- _TASK DESCRIPTION_
Set each record down exactly, excluding all images.
═══ RECORDS FOR PROCESSING ═══
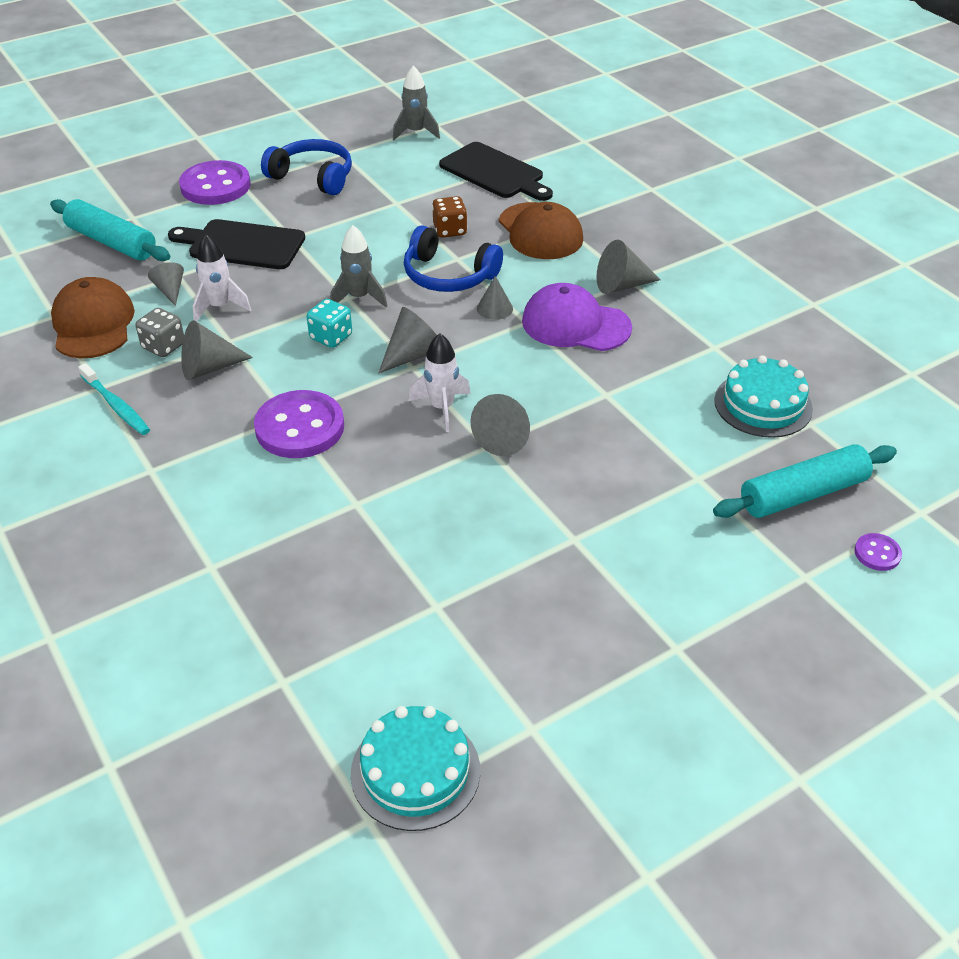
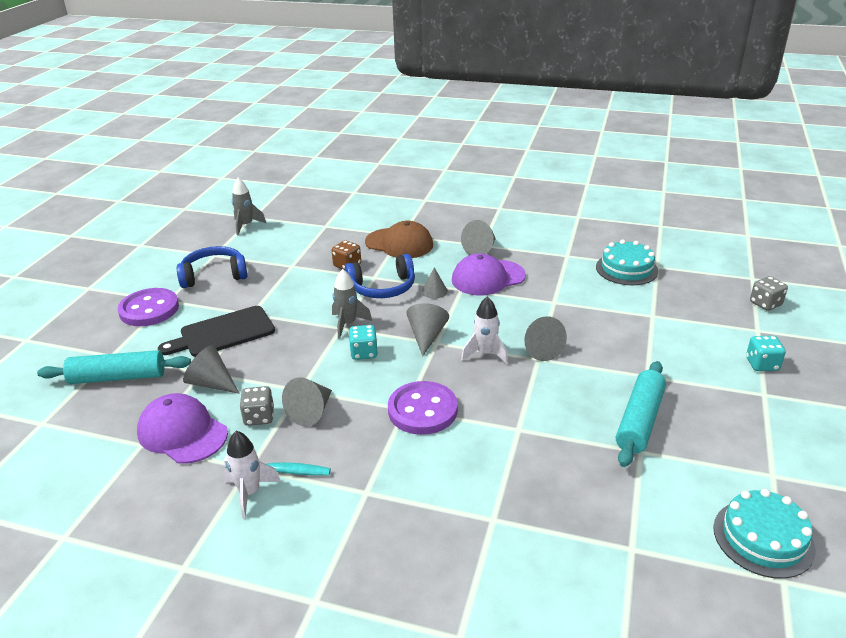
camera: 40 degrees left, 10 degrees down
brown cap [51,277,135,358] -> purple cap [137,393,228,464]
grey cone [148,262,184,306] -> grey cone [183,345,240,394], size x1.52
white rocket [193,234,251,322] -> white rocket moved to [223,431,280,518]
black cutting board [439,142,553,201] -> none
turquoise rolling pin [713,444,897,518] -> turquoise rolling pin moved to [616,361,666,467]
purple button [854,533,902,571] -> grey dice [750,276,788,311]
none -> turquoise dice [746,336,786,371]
═══
- _RESPONSE_
camera: 40 degrees left, 10 degrees down
brown cap [51,277,135,358] -> purple cap [137,393,228,464]
grey cone [148,262,184,306] -> grey cone [183,345,240,394], size x1.52
white rocket [193,234,251,322] -> white rocket moved to [223,431,280,518]
black cutting board [439,142,553,201] -> none
turquoise rolling pin [713,444,897,518] -> turquoise rolling pin moved to [616,361,666,467]
purple button [854,533,902,571] -> grey dice [750,276,788,311]
none -> turquoise dice [746,336,786,371]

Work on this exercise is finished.